Restate exactly, please, each line of the listing from the one with "fridge: (120, 348) -> (896, 642), width x0.72" to the last, including both.

Data records:
============================================================

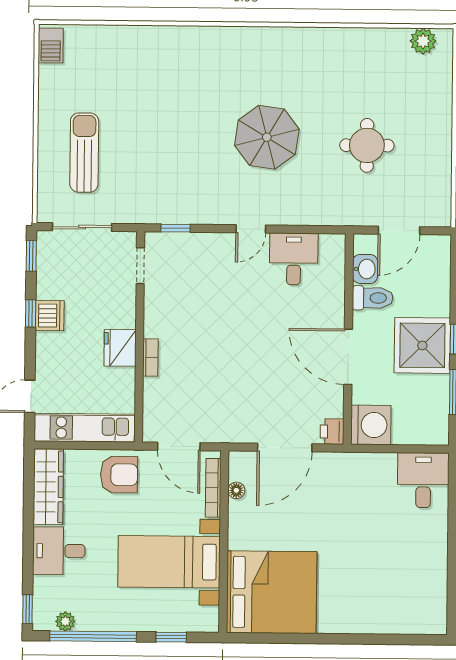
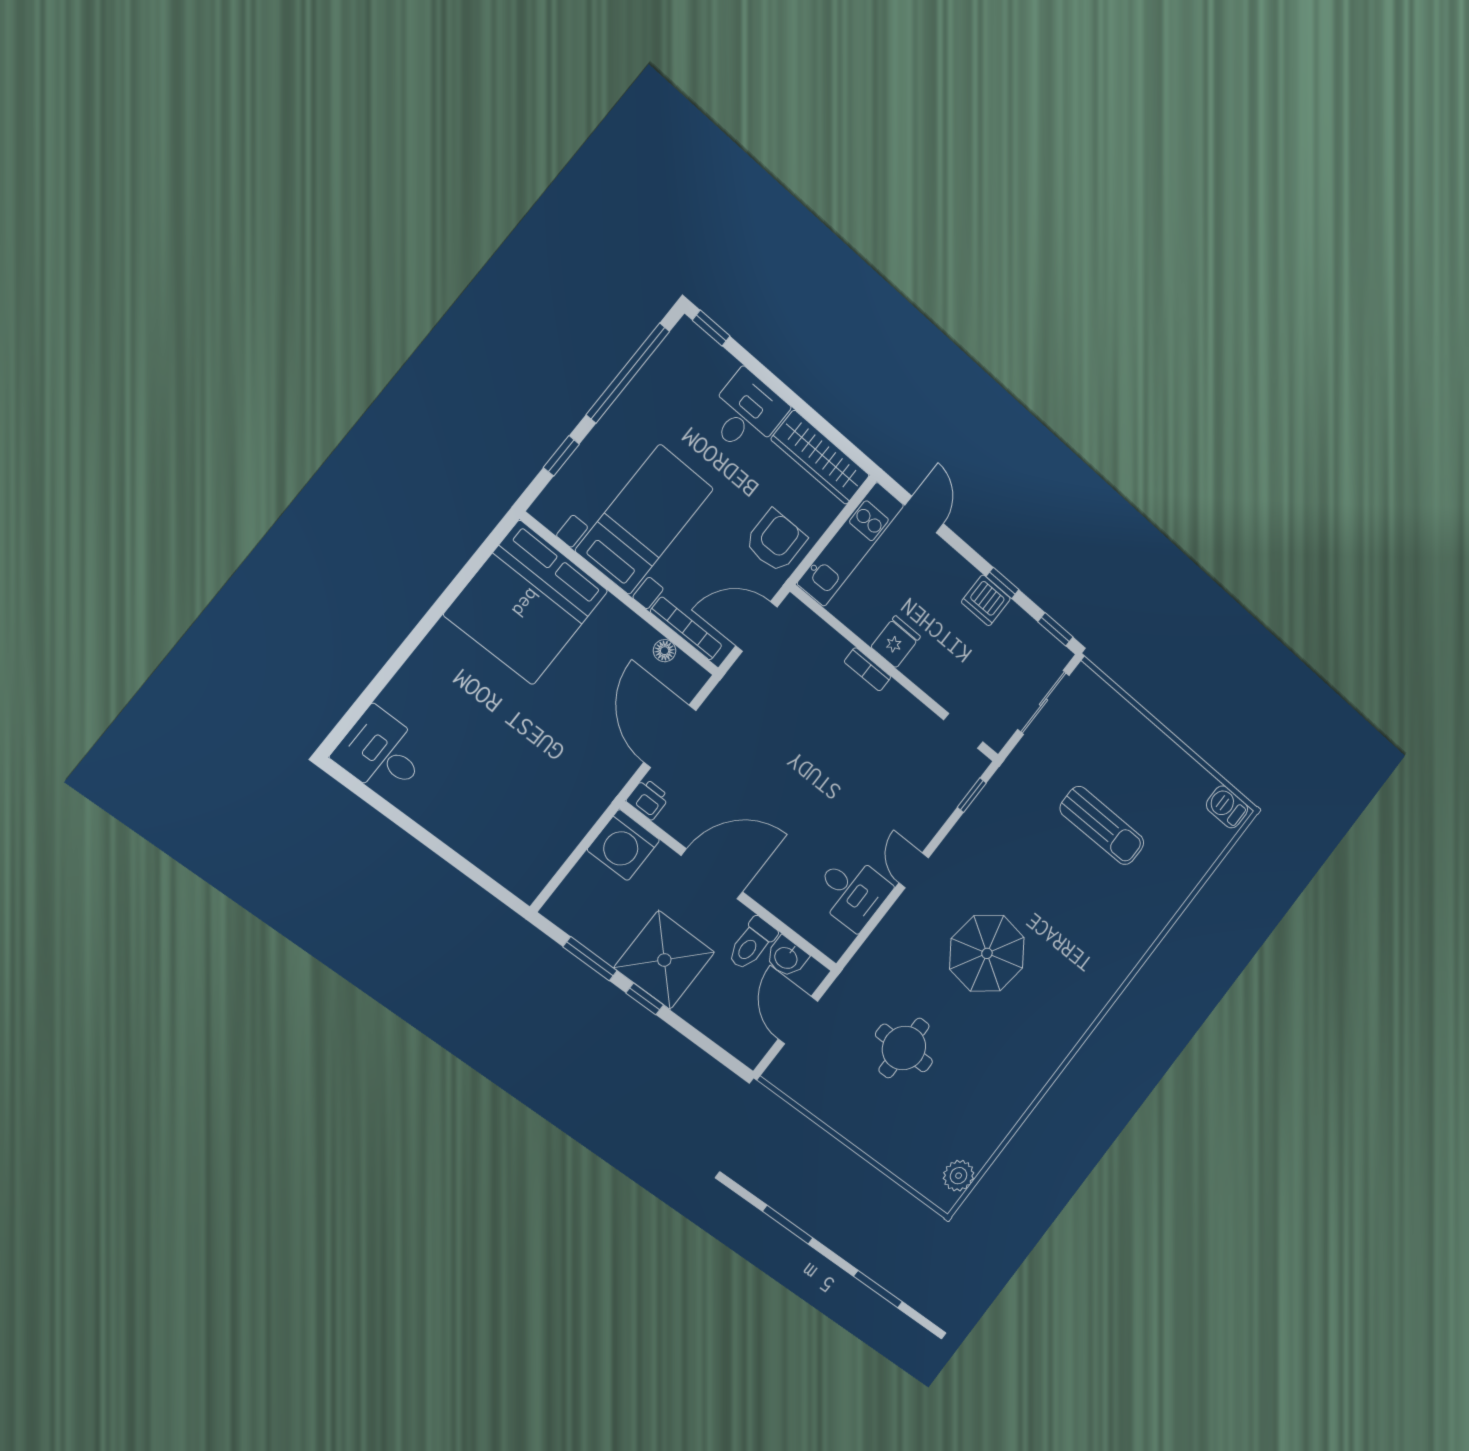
sun lounger: (84, 153) -> (1102, 826), moved
fridge: (120, 348) -> (896, 642), width x0.72
armchair: (119, 475) -> (776, 541), turned 180
desk: (423, 480) -> (382, 753), moved, turned 180
plant: (65, 621) -> (667, 357), removed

============================================================

Response to this task:
fridge: (120, 348) -> (896, 642), width x0.72
armchair: (119, 475) -> (776, 541), turned 180
desk: (423, 480) -> (382, 753), moved, turned 180
plant: (65, 621) -> (667, 357), removed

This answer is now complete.